Where a picture appears, skip it and copy everything else in the listing exactly.

Start of PROVIDED RECORDS

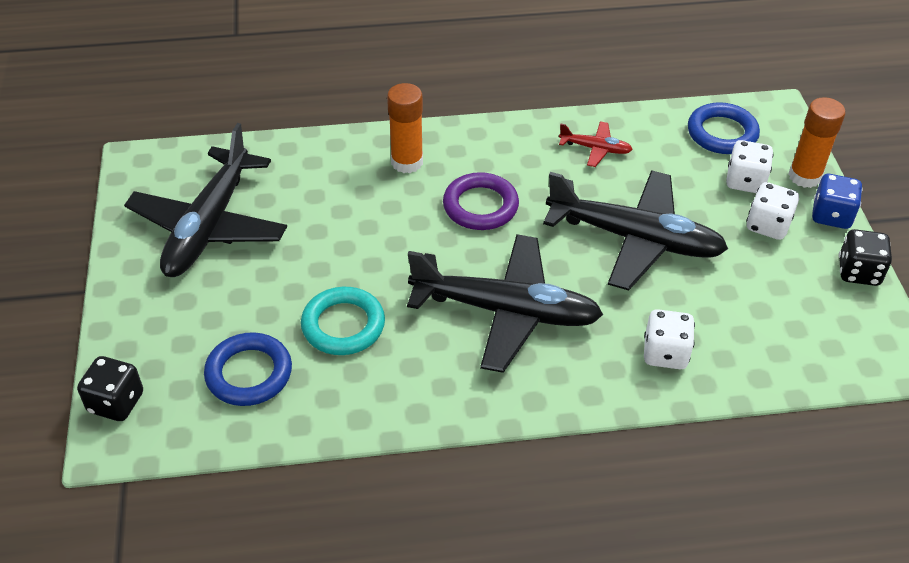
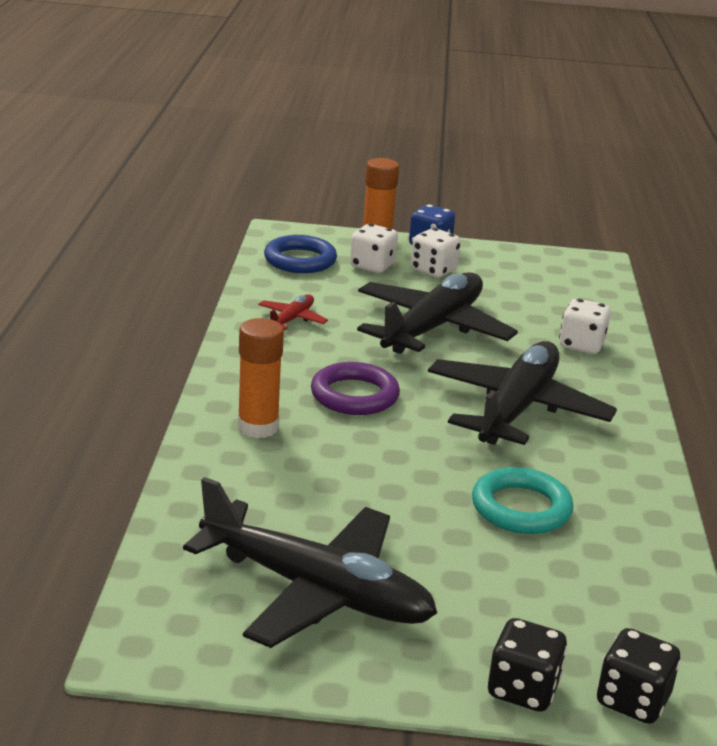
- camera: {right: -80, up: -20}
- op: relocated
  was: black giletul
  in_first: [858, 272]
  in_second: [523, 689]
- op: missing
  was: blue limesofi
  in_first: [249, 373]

End of PROVIDED RECORDS

## ANSWER TO THIS PROBLEM
- camera: {right: -80, up: -20}
- op: relocated
  was: black giletul
  in_first: [858, 272]
  in_second: [523, 689]
- op: missing
  was: blue limesofi
  in_first: [249, 373]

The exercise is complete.